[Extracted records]
____________________

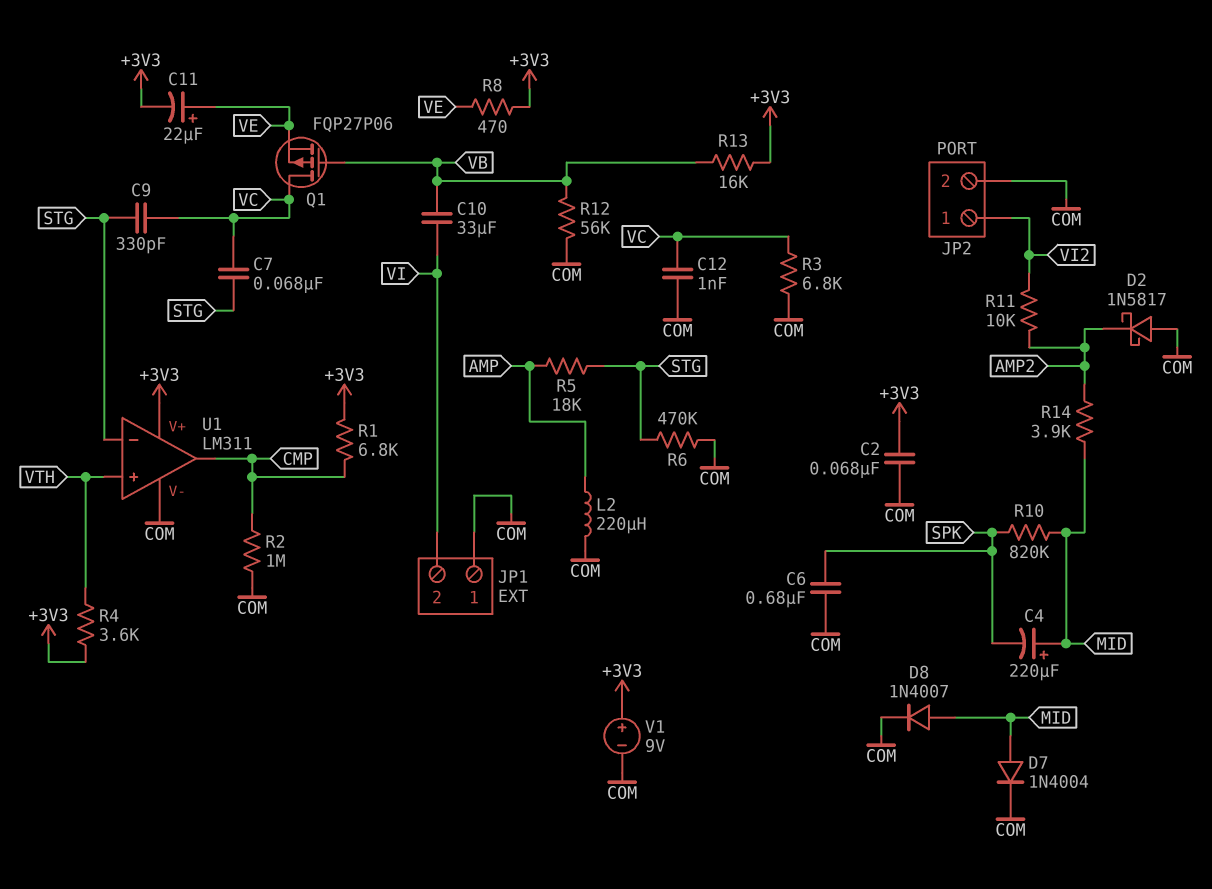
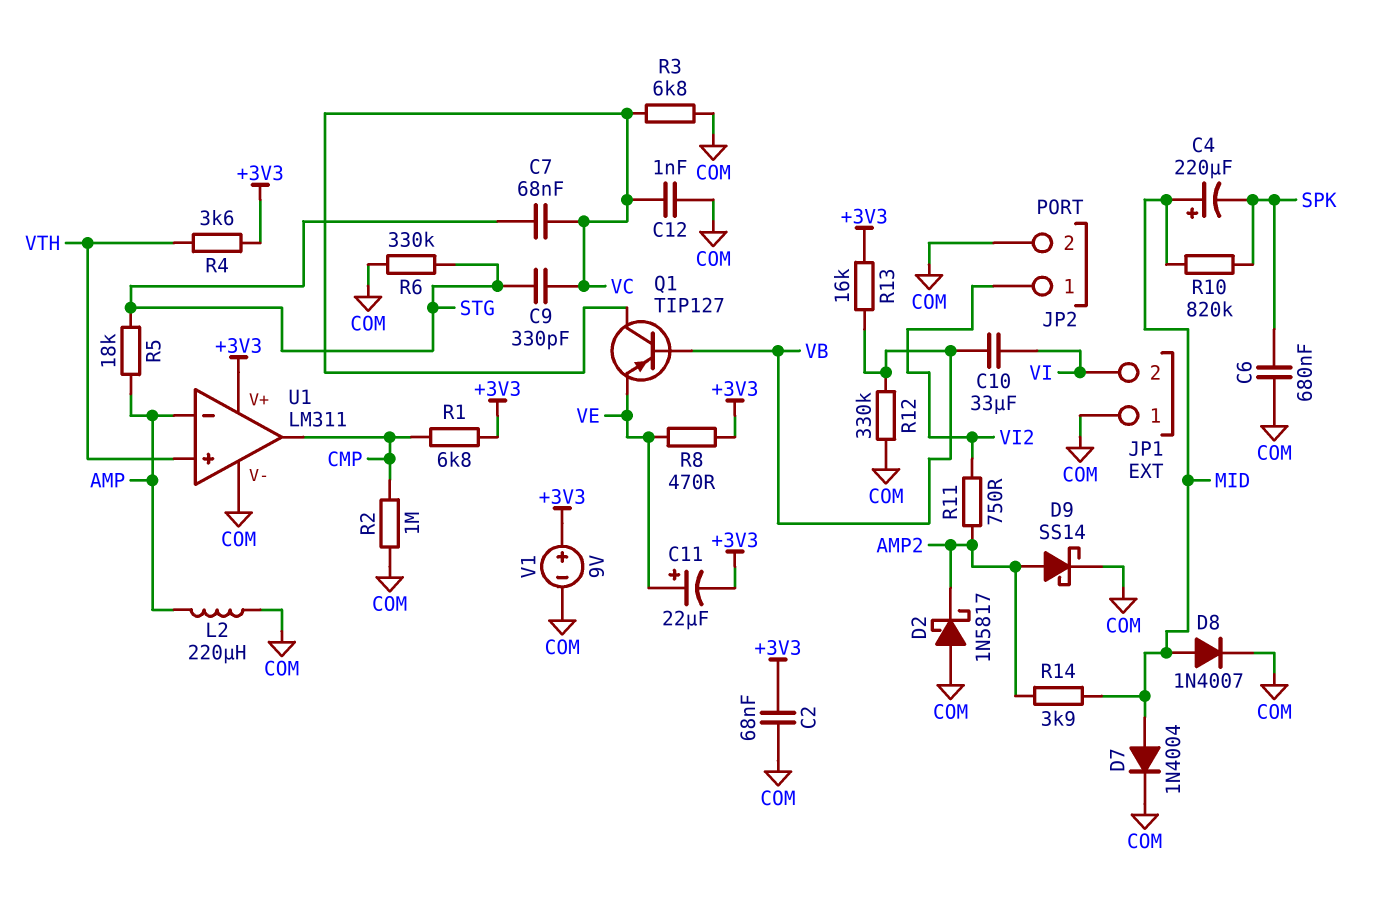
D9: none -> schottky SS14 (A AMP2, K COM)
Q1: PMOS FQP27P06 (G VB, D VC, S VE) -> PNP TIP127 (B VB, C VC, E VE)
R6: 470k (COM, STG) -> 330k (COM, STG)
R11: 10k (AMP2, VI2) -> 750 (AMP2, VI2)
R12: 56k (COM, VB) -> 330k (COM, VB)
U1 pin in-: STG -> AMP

____________________

Could you copy all of the entries above exactly, without the pictures?

D9: none -> schottky SS14 (A AMP2, K COM)
Q1: PMOS FQP27P06 (G VB, D VC, S VE) -> PNP TIP127 (B VB, C VC, E VE)
R6: 470k (COM, STG) -> 330k (COM, STG)
R11: 10k (AMP2, VI2) -> 750 (AMP2, VI2)
R12: 56k (COM, VB) -> 330k (COM, VB)
U1 pin in-: STG -> AMP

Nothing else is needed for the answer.